Starting with the opening line of the material, restate every line word for word, and end on the line containing "purple round brick D5:E6".

..........

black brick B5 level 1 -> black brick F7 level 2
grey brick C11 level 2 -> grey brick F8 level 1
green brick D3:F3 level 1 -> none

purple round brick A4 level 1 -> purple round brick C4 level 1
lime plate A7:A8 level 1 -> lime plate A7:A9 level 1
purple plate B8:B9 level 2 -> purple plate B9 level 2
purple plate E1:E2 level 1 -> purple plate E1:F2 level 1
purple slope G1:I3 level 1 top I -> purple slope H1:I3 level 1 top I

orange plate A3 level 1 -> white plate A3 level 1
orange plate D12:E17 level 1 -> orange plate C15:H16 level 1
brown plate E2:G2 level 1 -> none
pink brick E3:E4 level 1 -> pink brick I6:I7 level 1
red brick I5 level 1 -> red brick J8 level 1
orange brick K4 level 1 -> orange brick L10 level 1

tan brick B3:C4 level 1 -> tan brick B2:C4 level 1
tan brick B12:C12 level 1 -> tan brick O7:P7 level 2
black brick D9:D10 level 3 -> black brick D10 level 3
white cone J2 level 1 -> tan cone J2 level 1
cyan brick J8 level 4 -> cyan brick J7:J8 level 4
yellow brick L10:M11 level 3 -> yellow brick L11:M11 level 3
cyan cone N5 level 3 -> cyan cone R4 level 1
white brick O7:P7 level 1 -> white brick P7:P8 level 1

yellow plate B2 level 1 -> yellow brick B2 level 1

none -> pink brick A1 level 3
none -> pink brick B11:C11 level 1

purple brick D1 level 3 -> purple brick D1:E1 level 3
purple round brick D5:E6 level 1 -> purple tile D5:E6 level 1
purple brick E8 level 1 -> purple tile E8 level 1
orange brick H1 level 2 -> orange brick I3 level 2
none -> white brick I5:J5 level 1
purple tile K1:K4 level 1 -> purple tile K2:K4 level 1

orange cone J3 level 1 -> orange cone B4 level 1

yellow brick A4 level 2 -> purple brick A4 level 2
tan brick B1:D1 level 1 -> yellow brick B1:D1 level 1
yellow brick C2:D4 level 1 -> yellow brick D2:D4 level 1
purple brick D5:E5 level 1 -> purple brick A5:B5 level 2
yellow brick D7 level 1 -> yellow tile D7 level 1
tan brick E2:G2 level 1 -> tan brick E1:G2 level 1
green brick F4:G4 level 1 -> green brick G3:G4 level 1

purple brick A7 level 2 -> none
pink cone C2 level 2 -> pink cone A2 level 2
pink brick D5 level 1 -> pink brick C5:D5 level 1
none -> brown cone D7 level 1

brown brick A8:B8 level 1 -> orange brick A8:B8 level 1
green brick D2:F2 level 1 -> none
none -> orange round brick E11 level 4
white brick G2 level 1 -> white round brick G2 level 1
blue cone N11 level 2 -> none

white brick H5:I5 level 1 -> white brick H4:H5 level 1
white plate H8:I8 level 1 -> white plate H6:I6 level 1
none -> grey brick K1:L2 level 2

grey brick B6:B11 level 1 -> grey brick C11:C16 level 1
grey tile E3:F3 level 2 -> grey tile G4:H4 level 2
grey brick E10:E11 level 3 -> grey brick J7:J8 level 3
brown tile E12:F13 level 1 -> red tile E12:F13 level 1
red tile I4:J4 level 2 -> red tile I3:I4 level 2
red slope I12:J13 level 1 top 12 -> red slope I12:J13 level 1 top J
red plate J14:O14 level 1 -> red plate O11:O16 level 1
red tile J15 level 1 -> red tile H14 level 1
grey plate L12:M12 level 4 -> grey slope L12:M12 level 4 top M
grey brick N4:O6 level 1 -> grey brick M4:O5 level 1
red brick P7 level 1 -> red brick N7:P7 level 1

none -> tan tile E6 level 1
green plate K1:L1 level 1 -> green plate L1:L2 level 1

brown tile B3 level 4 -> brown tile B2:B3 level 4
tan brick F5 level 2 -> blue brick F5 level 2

..........

### The completed task
black brick B5 level 1 -> black brick F7 level 2
grey brick C11 level 2 -> grey brick F8 level 1
green brick D3:F3 level 1 -> none

purple round brick A4 level 1 -> purple round brick C4 level 1
lime plate A7:A8 level 1 -> lime plate A7:A9 level 1
purple plate B8:B9 level 2 -> purple plate B9 level 2
purple plate E1:E2 level 1 -> purple plate E1:F2 level 1
purple slope G1:I3 level 1 top I -> purple slope H1:I3 level 1 top I

orange plate A3 level 1 -> white plate A3 level 1
orange plate D12:E17 level 1 -> orange plate C15:H16 level 1
brown plate E2:G2 level 1 -> none
pink brick E3:E4 level 1 -> pink brick I6:I7 level 1
red brick I5 level 1 -> red brick J8 level 1
orange brick K4 level 1 -> orange brick L10 level 1

tan brick B3:C4 level 1 -> tan brick B2:C4 level 1
tan brick B12:C12 level 1 -> tan brick O7:P7 level 2
black brick D9:D10 level 3 -> black brick D10 level 3
white cone J2 level 1 -> tan cone J2 level 1
cyan brick J8 level 4 -> cyan brick J7:J8 level 4
yellow brick L10:M11 level 3 -> yellow brick L11:M11 level 3
cyan cone N5 level 3 -> cyan cone R4 level 1
white brick O7:P7 level 1 -> white brick P7:P8 level 1

yellow plate B2 level 1 -> yellow brick B2 level 1

none -> pink brick A1 level 3
none -> pink brick B11:C11 level 1

purple brick D1 level 3 -> purple brick D1:E1 level 3
purple round brick D5:E6 level 1 -> purple tile D5:E6 level 1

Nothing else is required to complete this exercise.